Data entries:
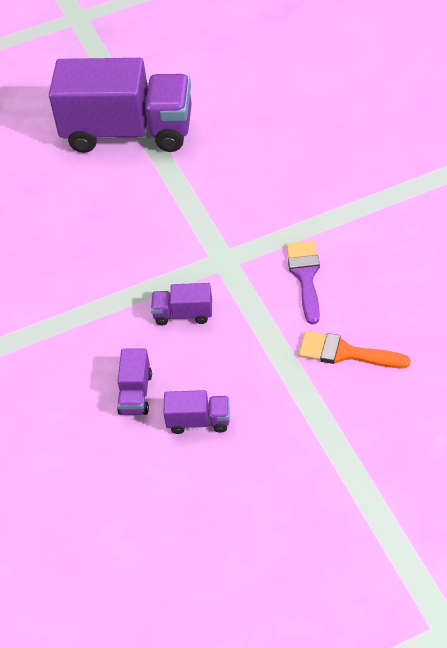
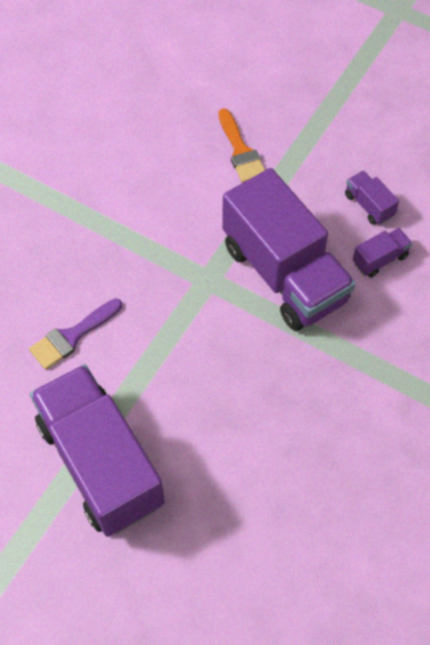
camera: 130 degrees left, 10 degrees up
(183, 314) = (284, 274): purple truck -> purple truck, size x2.50
(305, 276) = (185, 213): purple brush -> purple brush (72, 336)

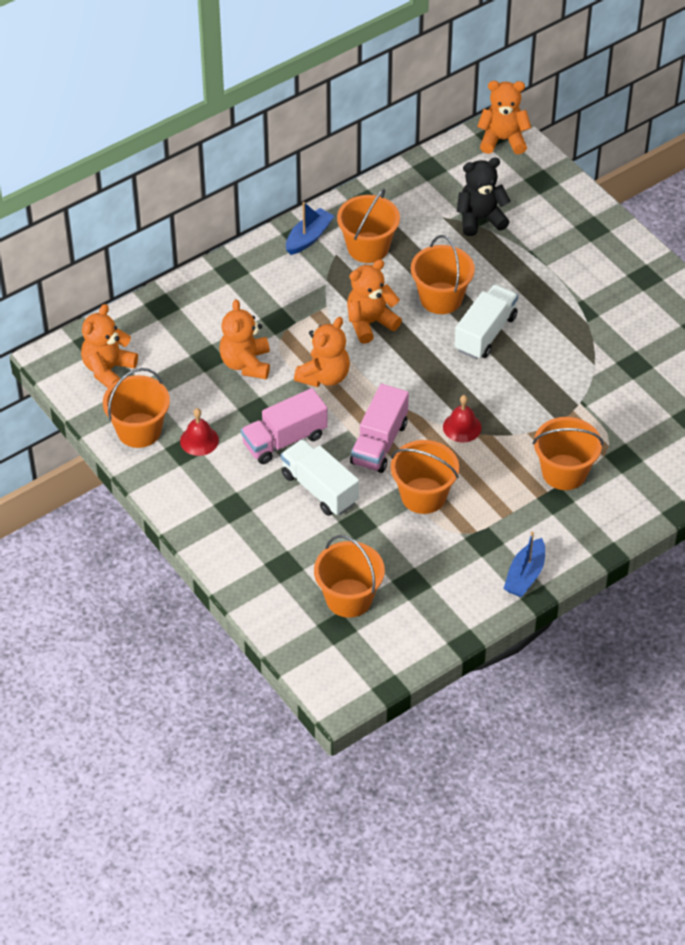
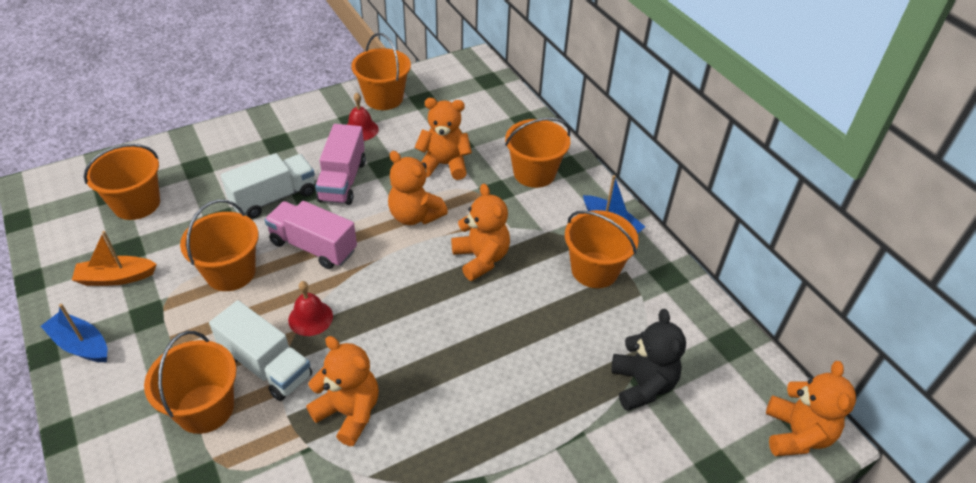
camera: 95 degrees right, 5 degrees down
(108, 370) = (456, 87): orange teddy bear -> orange teddy bear (349, 412)
(284, 440) = (342, 181): pink truck -> pink truck turned 150 degrees counterclockwise
(441, 298) = (509, 325): orange bucket -> orange bucket (534, 173)
(447, 578) = (116, 278): none -> orange boat
(485, 333) = (446, 361): white truck -> white truck (266, 366)

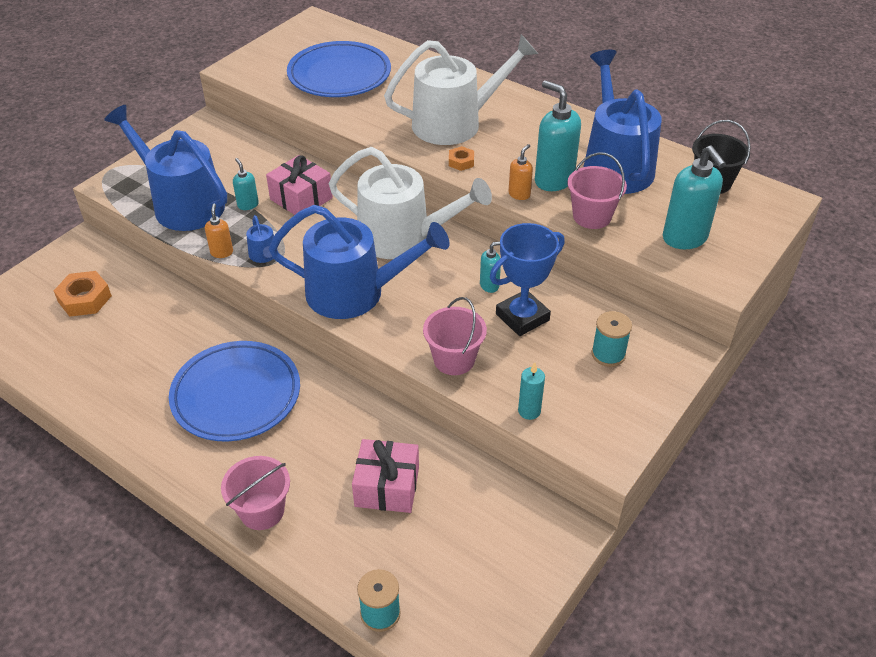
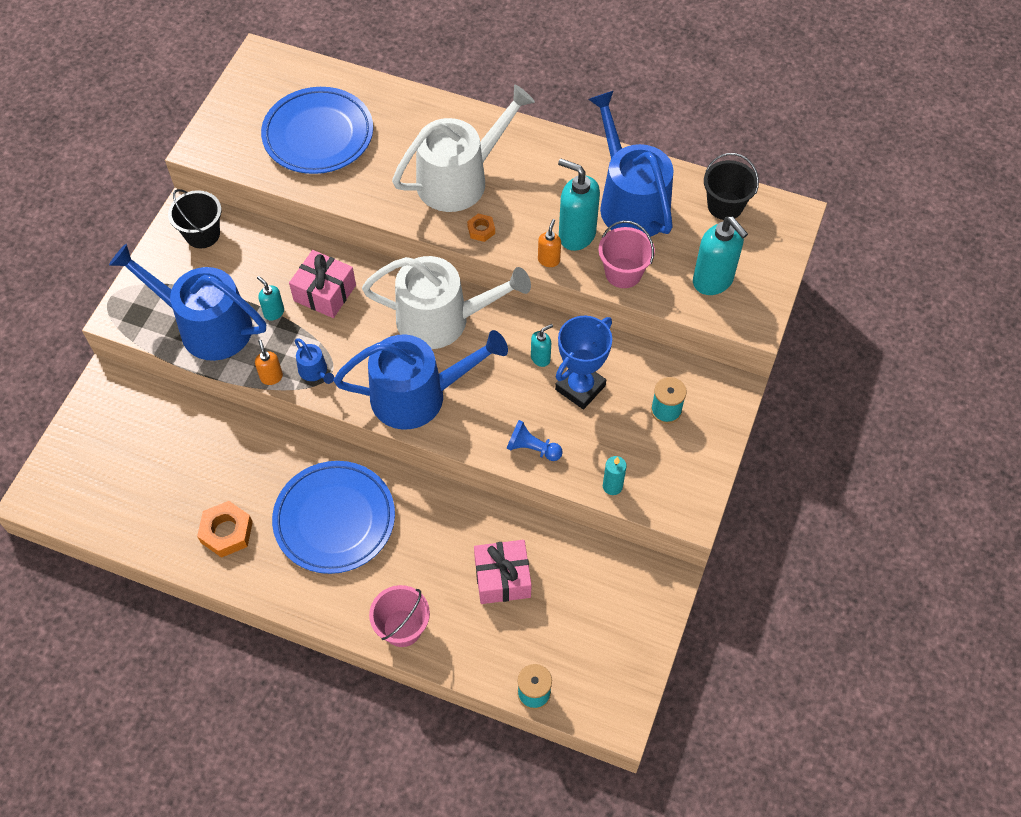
camera: 15 degrees left, 15 degrees up
(84, 299) = (141, 448): orange nut -> orange nut (226, 532)
(213, 140) = (202, 234): none -> black bucket
(454, 359) = (532, 448): pink bucket -> blue pawn

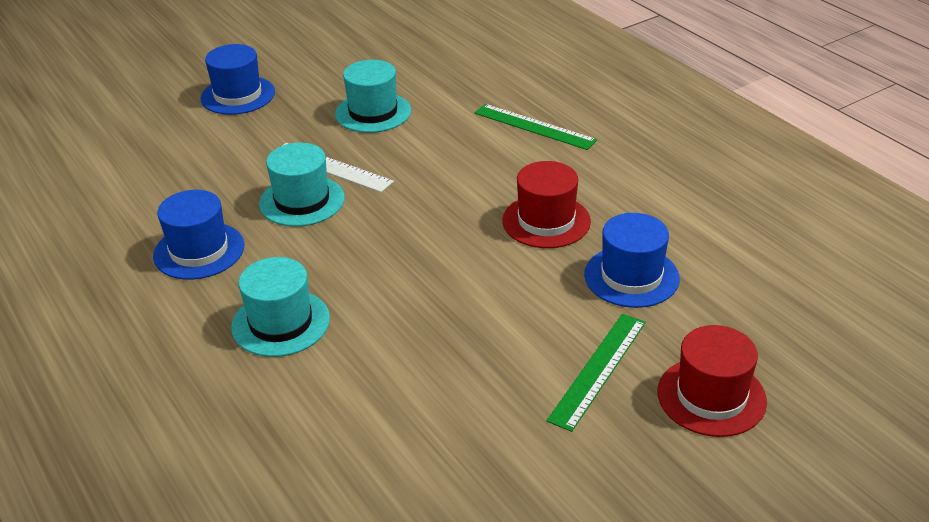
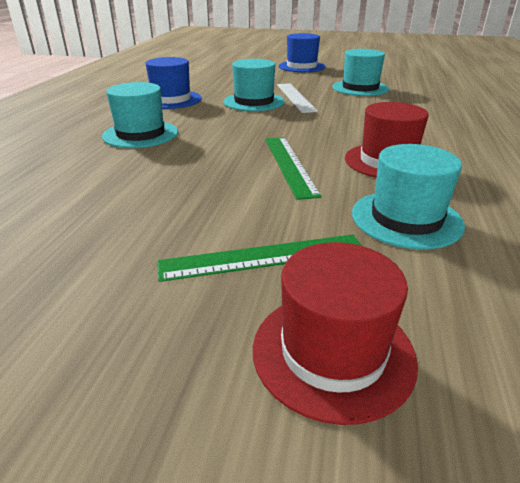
camera: 45 degrees right, 5 degrees down
(534, 126) = (462, 122): green ruler -> green ruler (289, 165)
(631, 276) = (406, 219): blue hat -> turquoise hat

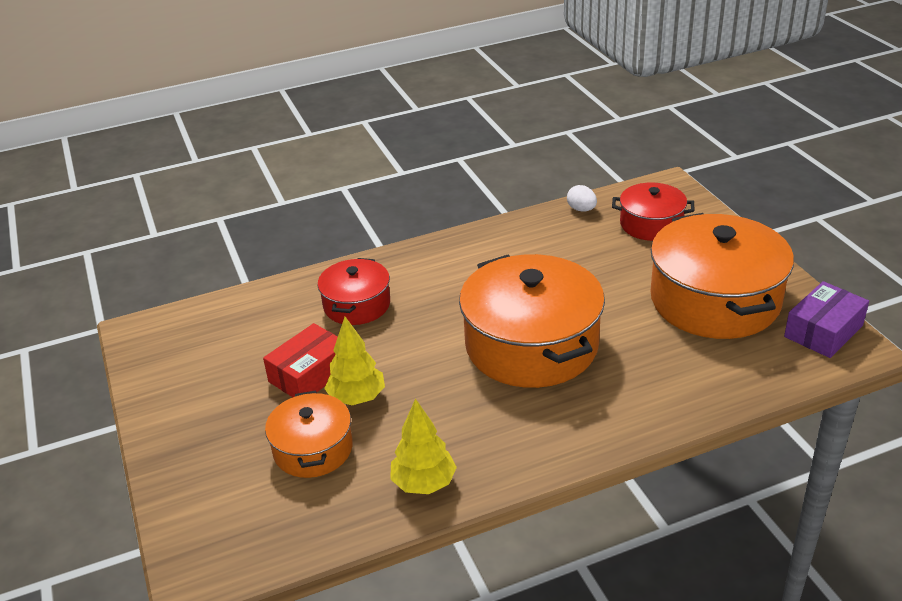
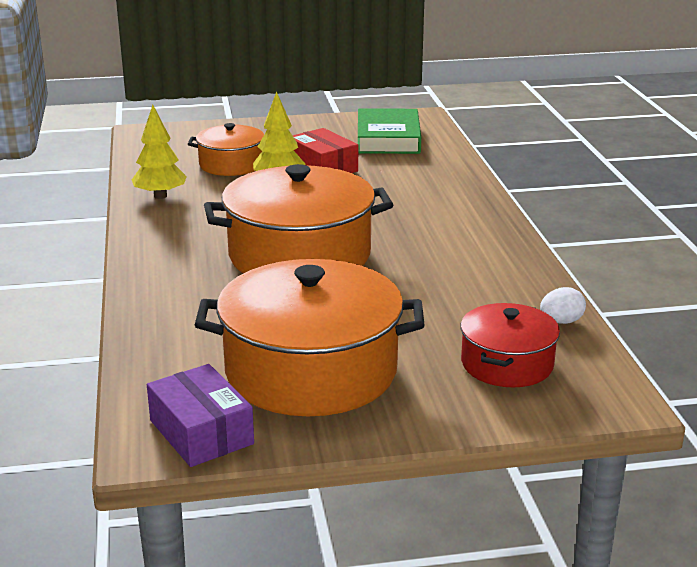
camera: 100 degrees right, 10 degrees down
(214, 343) = (388, 138): none -> green book
(357, 305) = (413, 188): red pot -> none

Try it:
Search the entries above for the word "pink", and copy every line where it occurs.

Reply:
(284, 440) = (342, 181): pink truck -> pink truck turned 150 degrees counterclockwise
(454, 359) = (532, 448): pink bucket -> blue pawn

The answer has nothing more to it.